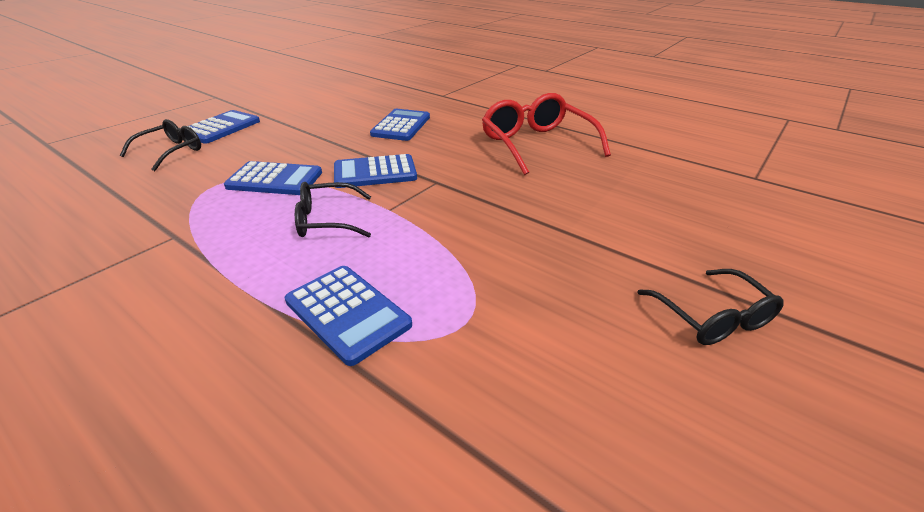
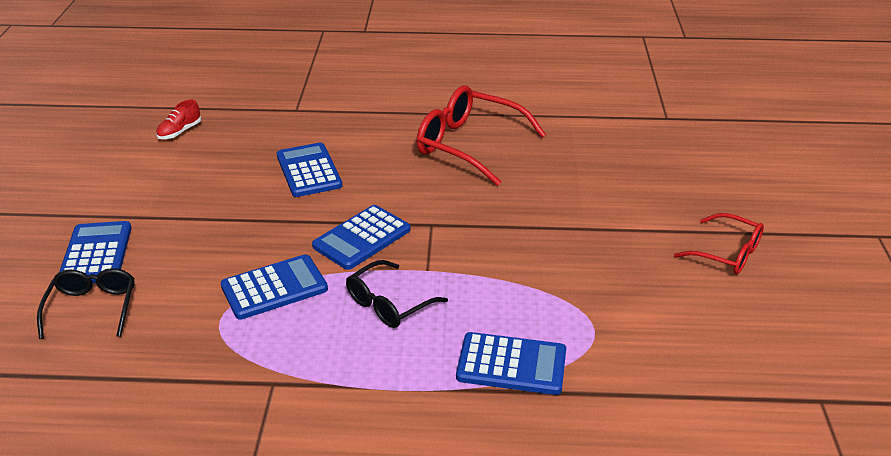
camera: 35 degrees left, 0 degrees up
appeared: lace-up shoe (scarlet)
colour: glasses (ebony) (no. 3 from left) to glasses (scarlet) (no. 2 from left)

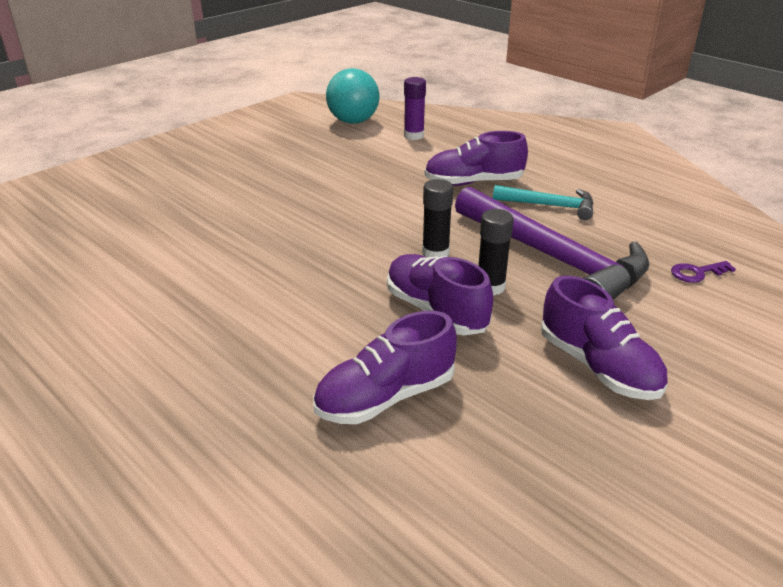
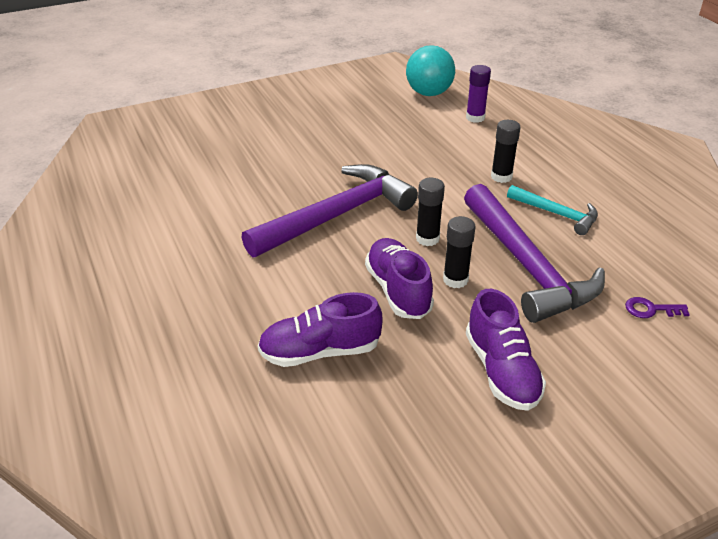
camera: 20 degrees right, 5 degrees up
appeared: hammer (purple) (no. 1 from left)
exchanged: lace-up shoe (purple) (no. 3 from left) to glue (ebony) (no. 3 from left)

-- Required work --
Type the entries again verbatim. Any pictures should be skipped.

-- Expected output --
camera: 35 degrees left, 0 degrees up
appeared: lace-up shoe (scarlet)
colour: glasses (ebony) (no. 3 from left) to glasses (scarlet) (no. 2 from left)

camera: 20 degrees right, 5 degrees up
appeared: hammer (purple) (no. 1 from left)
exchanged: lace-up shoe (purple) (no. 3 from left) to glue (ebony) (no. 3 from left)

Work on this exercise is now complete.